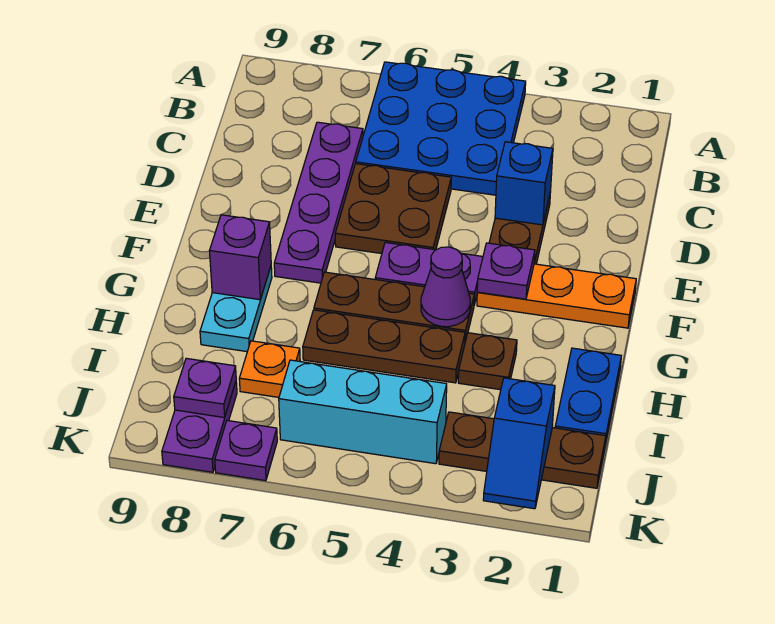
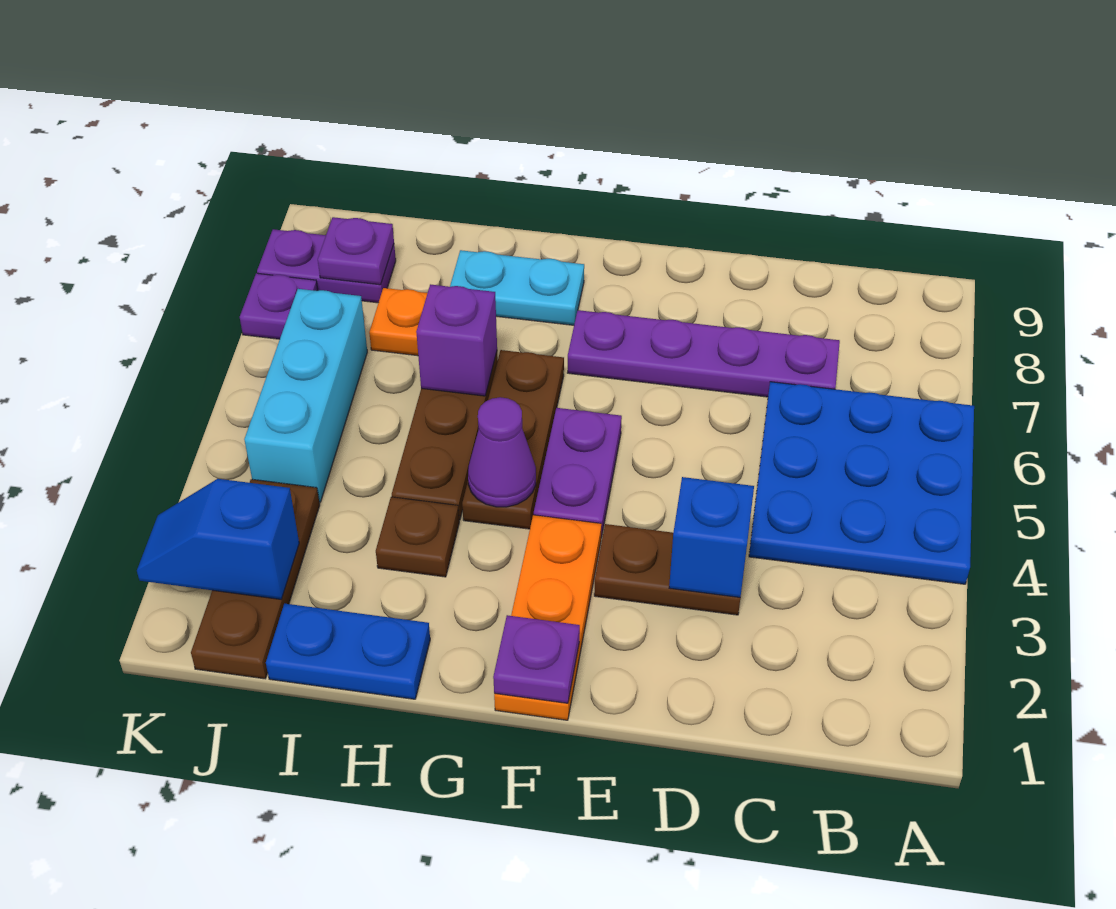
brown plate D5:E6 level 1 -> none
purple plate F3 level 2 -> purple plate F1 level 2
purple brick G8 level 2 -> purple brick H6 level 2

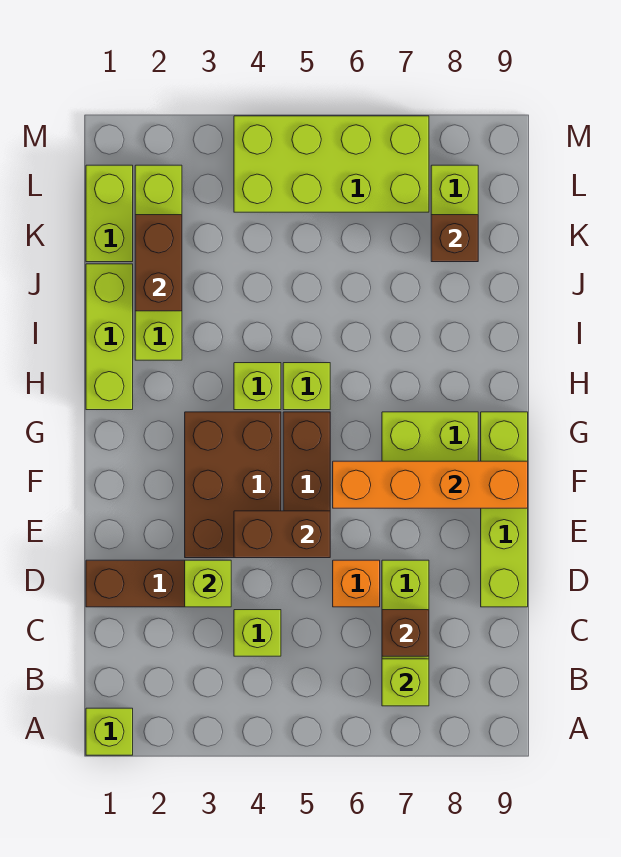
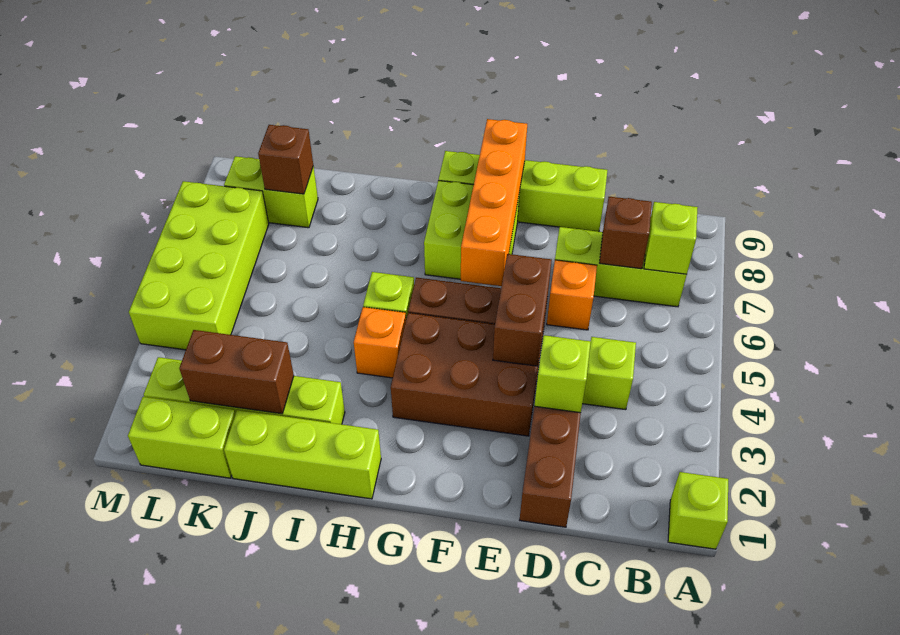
lime brick H4 level 1 -> orange brick H4 level 1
++++++++++++++++++++
**ACTIVITY**: Give back word for word the lines from the one containing "purple brick G8" through the final line of the data above. Pictures are to be left out.

**ANSWER**:
purple brick G8 level 2 -> purple brick H6 level 2

lime brick H4 level 1 -> orange brick H4 level 1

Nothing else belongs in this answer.